Transcribe the listing exactly, skipping every picture.

BEGIN

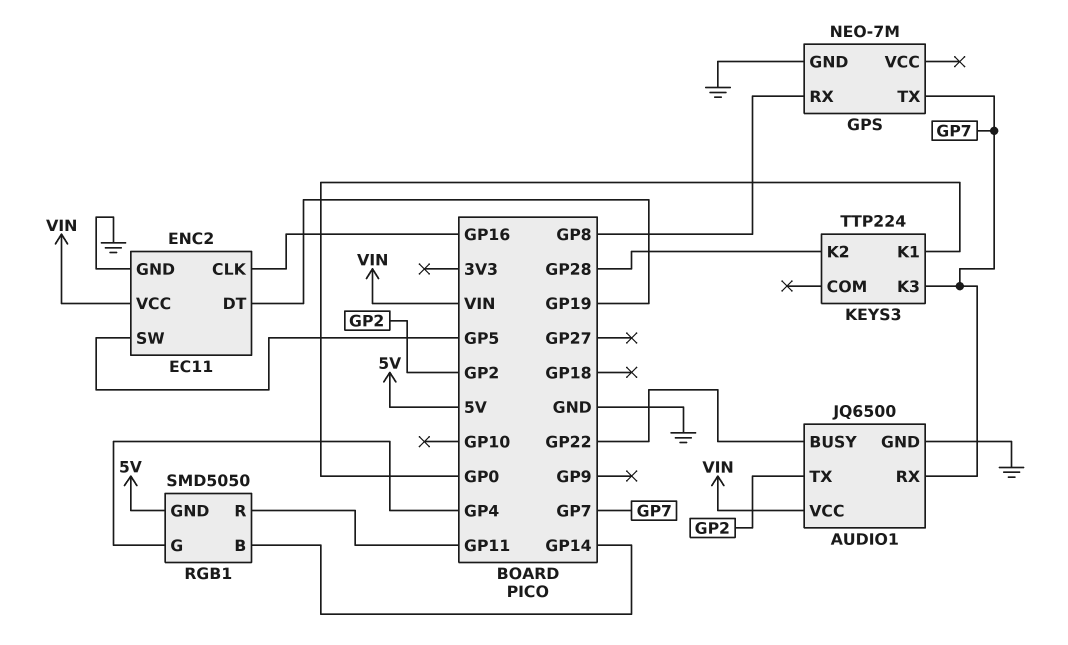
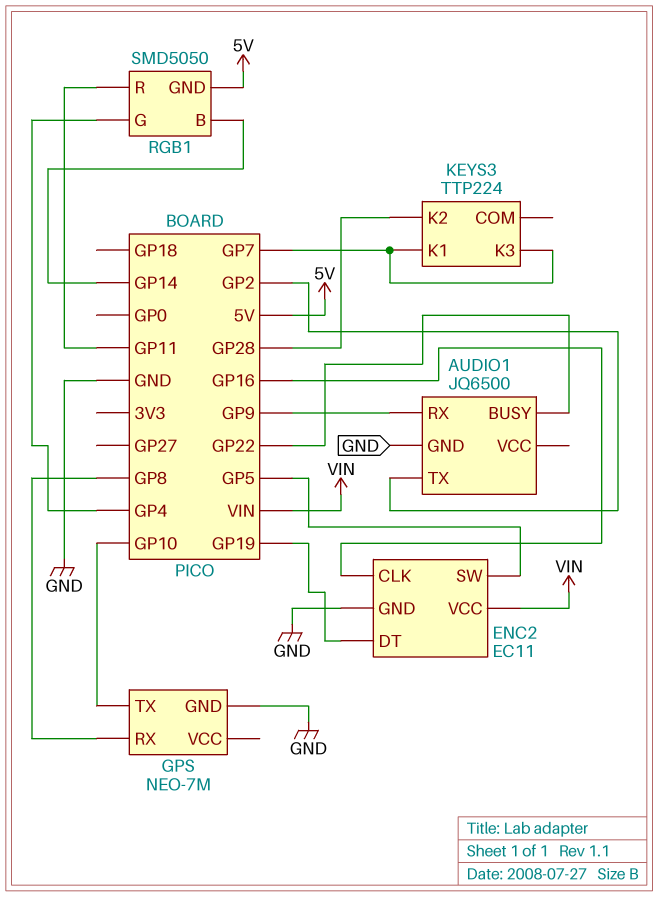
AUDIO1 pin RX: GP7 -> GP9
AUDIO1 pin VCC: VIN -> none
GPS pin TX: GP7 -> GP10
KEYS3 pin K1: GP0 -> GP7

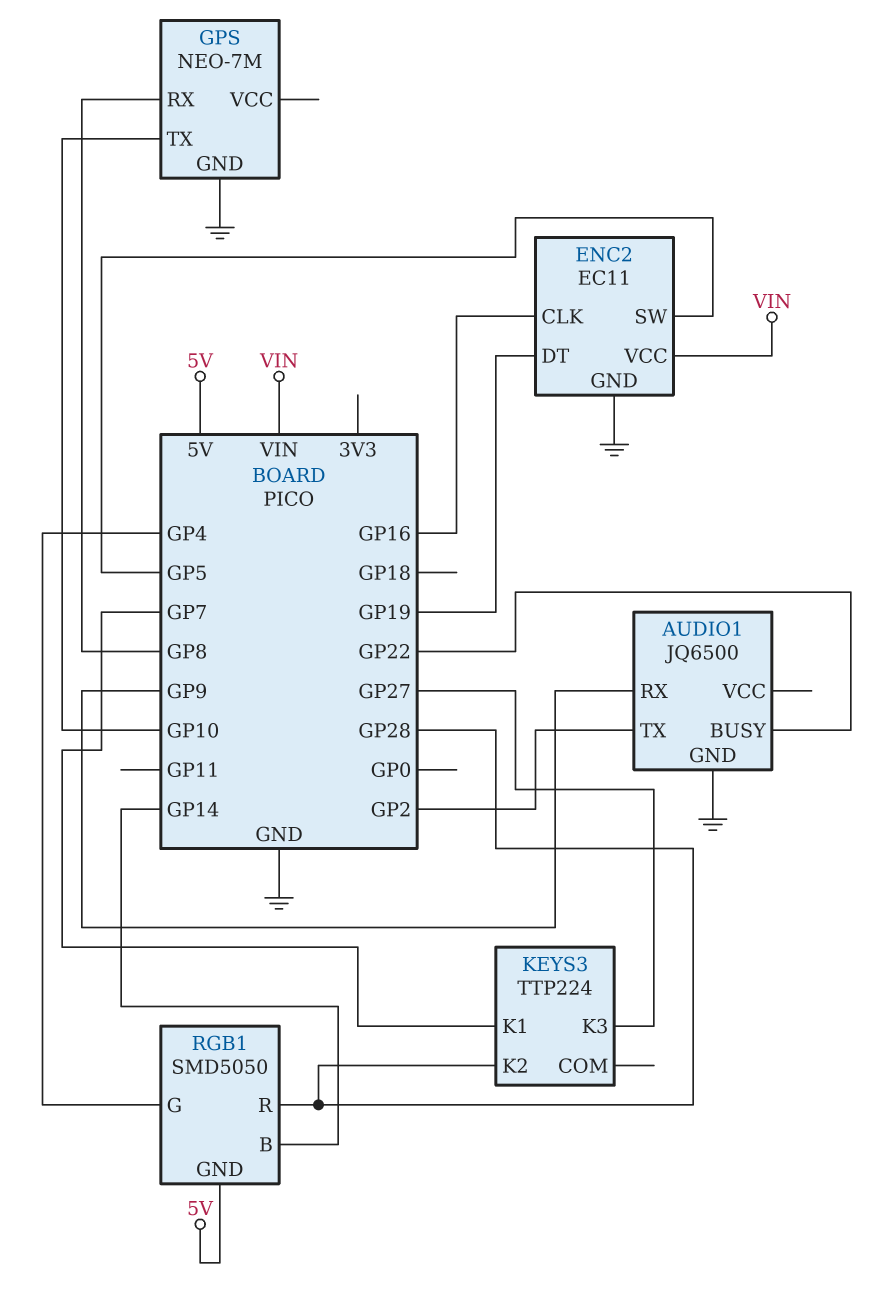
KEYS3 pin K3: GP7 -> GP27
RGB1 pin R: GP11 -> GP28

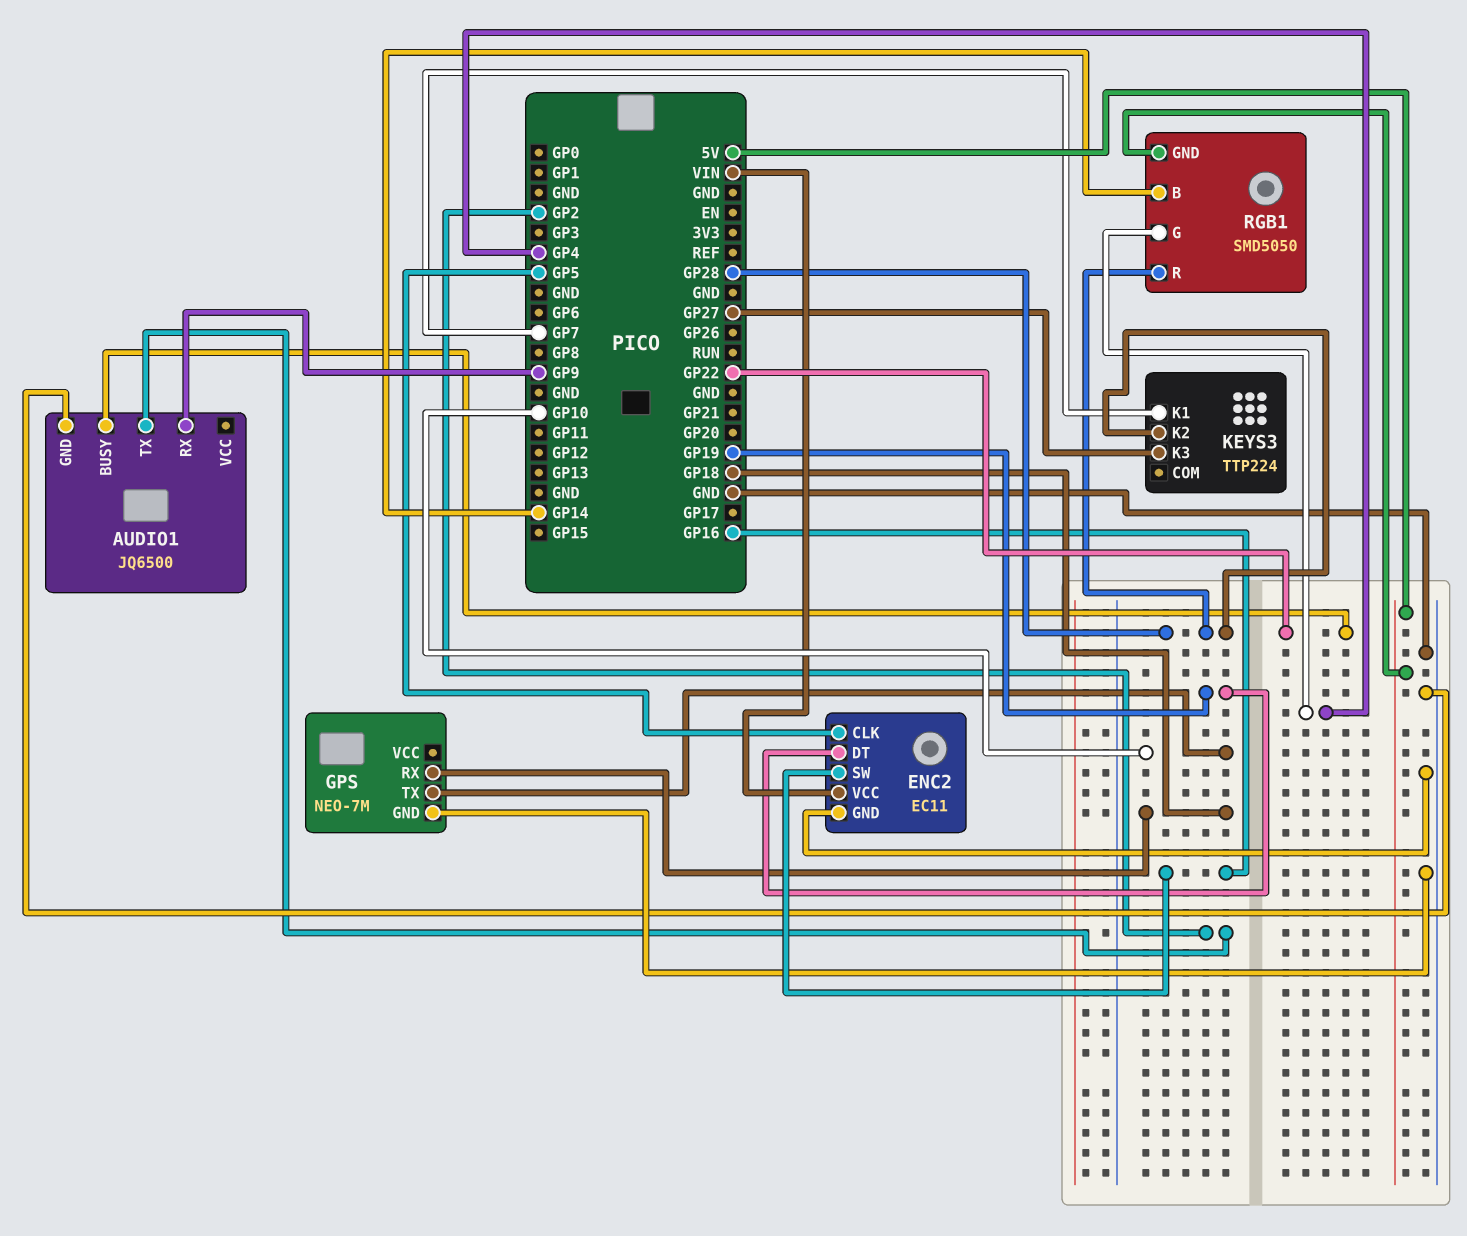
ENC2 pin CLK: GP16 -> GP5
ENC2 pin SW: GP5 -> GP16
GPS pin RX: GP8 -> GP18

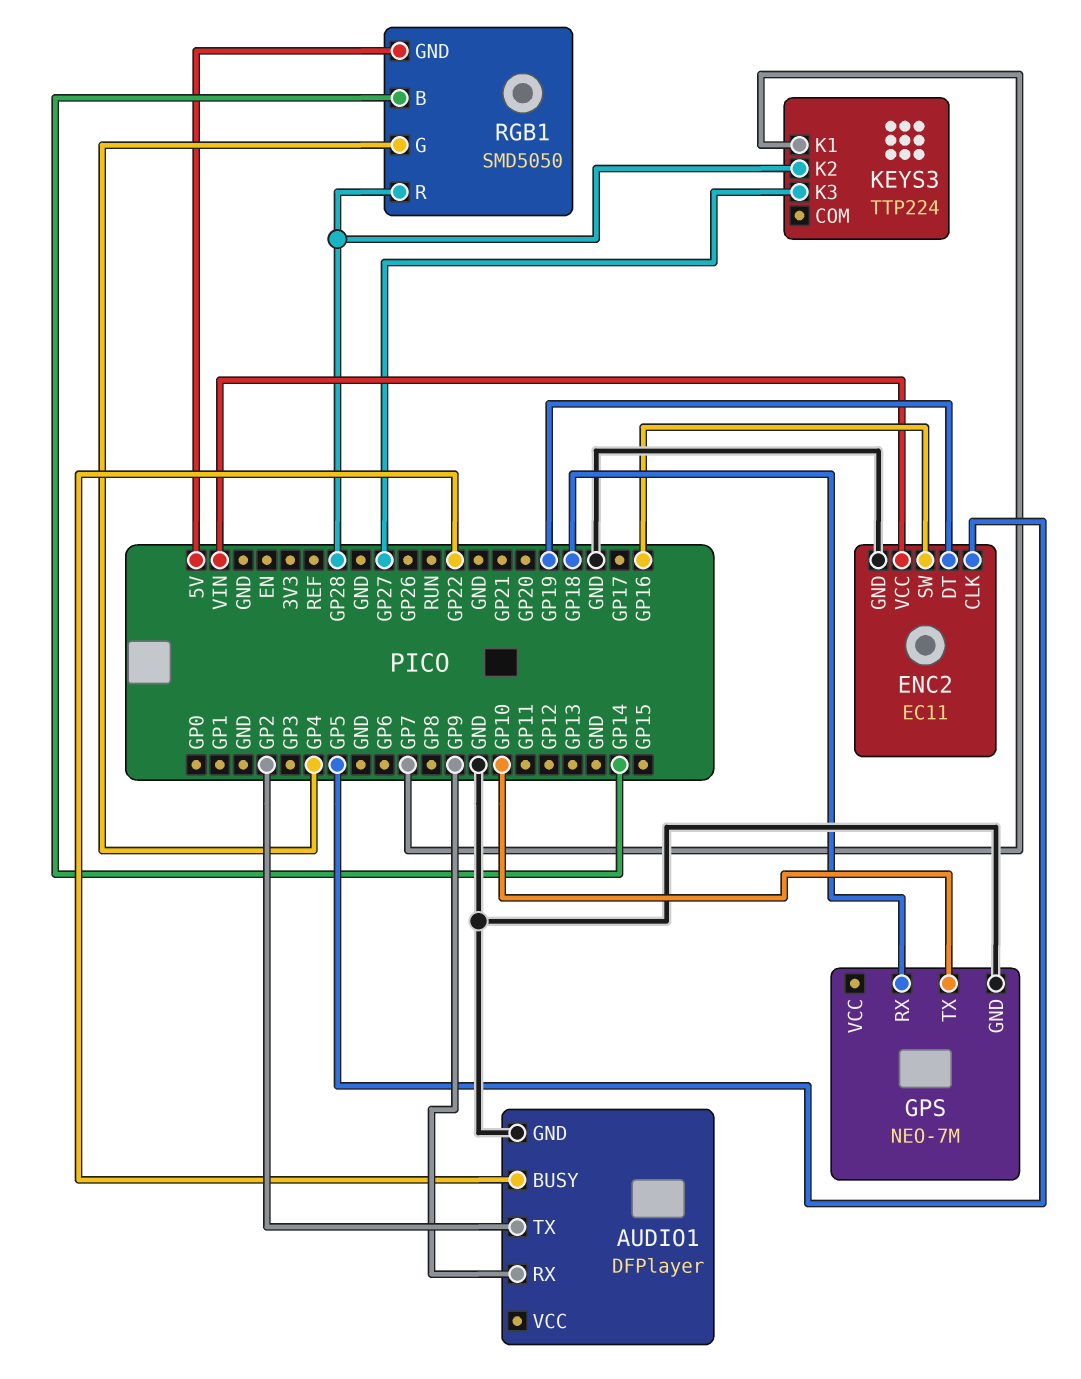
AUDIO1: JQ6500 -> DFPlayer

END

Response |
AUDIO1 pin RX: GP7 -> GP9
AUDIO1 pin VCC: VIN -> none
GPS pin TX: GP7 -> GP10
KEYS3 pin K1: GP0 -> GP7

KEYS3 pin K3: GP7 -> GP27
RGB1 pin R: GP11 -> GP28

ENC2 pin CLK: GP16 -> GP5
ENC2 pin SW: GP5 -> GP16
GPS pin RX: GP8 -> GP18

AUDIO1: JQ6500 -> DFPlayer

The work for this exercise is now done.